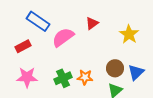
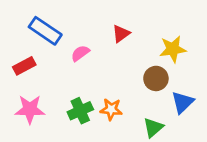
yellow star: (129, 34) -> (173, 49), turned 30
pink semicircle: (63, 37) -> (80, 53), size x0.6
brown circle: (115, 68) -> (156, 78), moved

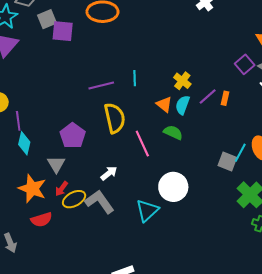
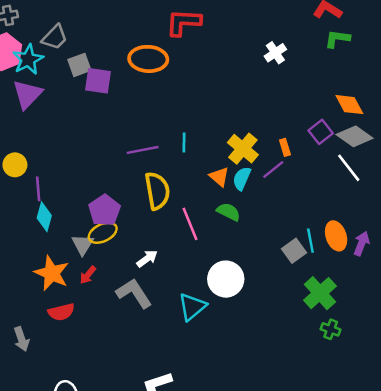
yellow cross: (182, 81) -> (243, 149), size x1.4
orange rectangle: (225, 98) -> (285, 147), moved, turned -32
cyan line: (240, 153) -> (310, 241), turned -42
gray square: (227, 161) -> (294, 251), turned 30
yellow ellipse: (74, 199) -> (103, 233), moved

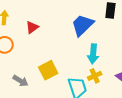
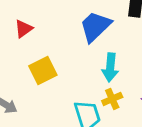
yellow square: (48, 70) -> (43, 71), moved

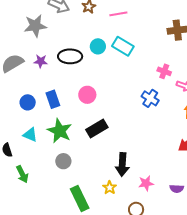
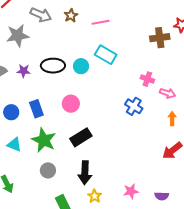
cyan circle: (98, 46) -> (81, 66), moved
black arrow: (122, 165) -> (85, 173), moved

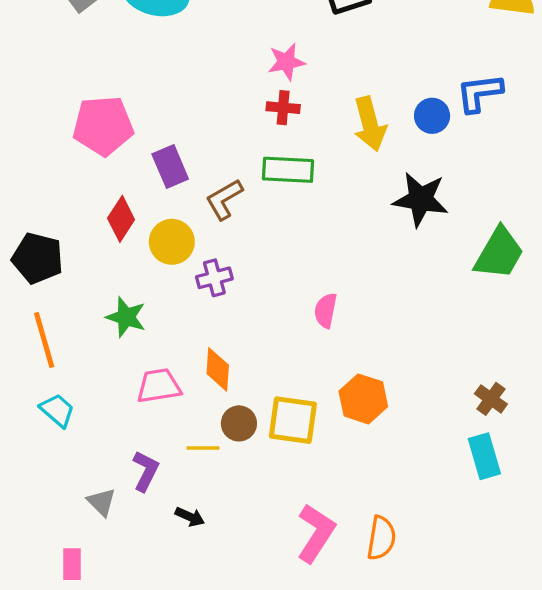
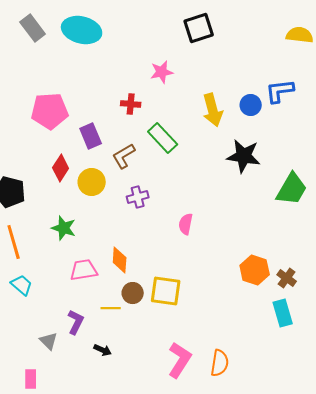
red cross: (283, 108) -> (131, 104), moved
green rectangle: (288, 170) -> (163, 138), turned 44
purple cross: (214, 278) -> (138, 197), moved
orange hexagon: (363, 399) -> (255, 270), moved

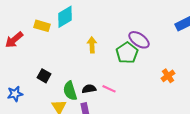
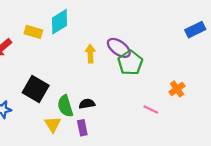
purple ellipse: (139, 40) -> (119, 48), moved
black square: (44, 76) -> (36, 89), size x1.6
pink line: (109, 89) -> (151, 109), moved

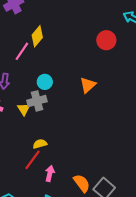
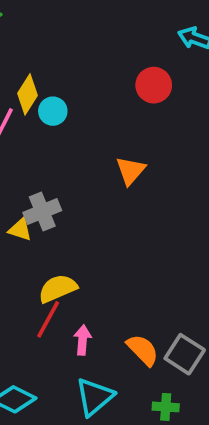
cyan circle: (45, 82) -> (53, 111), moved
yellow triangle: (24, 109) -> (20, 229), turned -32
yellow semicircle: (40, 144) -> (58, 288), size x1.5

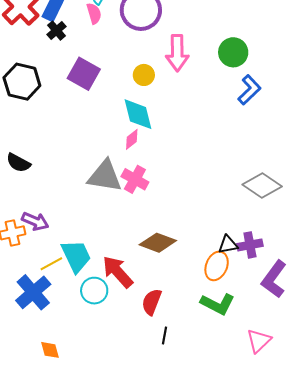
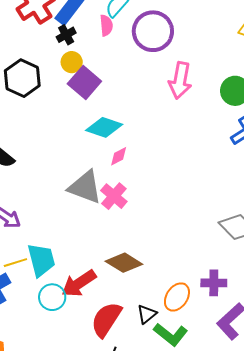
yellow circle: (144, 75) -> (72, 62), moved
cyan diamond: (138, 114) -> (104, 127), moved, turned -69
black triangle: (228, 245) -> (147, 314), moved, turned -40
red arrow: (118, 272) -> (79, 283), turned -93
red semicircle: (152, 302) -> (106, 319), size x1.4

WORK REQUEST
All lines from the one holding "pink line: (109, 89) -> (151, 109), moved" to the end of the listing above need to be duplicated exactly. None of the pictures should be included.

OUTPUT BELOW
pink line: (109, 89) -> (151, 109), moved

cyan circle: (45, 82) -> (53, 111), moved
yellow triangle: (24, 109) -> (20, 229), turned -32
yellow semicircle: (40, 144) -> (58, 288), size x1.5

yellow circle: (144, 75) -> (72, 62), moved
cyan diamond: (138, 114) -> (104, 127), moved, turned -69
black triangle: (228, 245) -> (147, 314), moved, turned -40
red arrow: (118, 272) -> (79, 283), turned -93
red semicircle: (152, 302) -> (106, 319), size x1.4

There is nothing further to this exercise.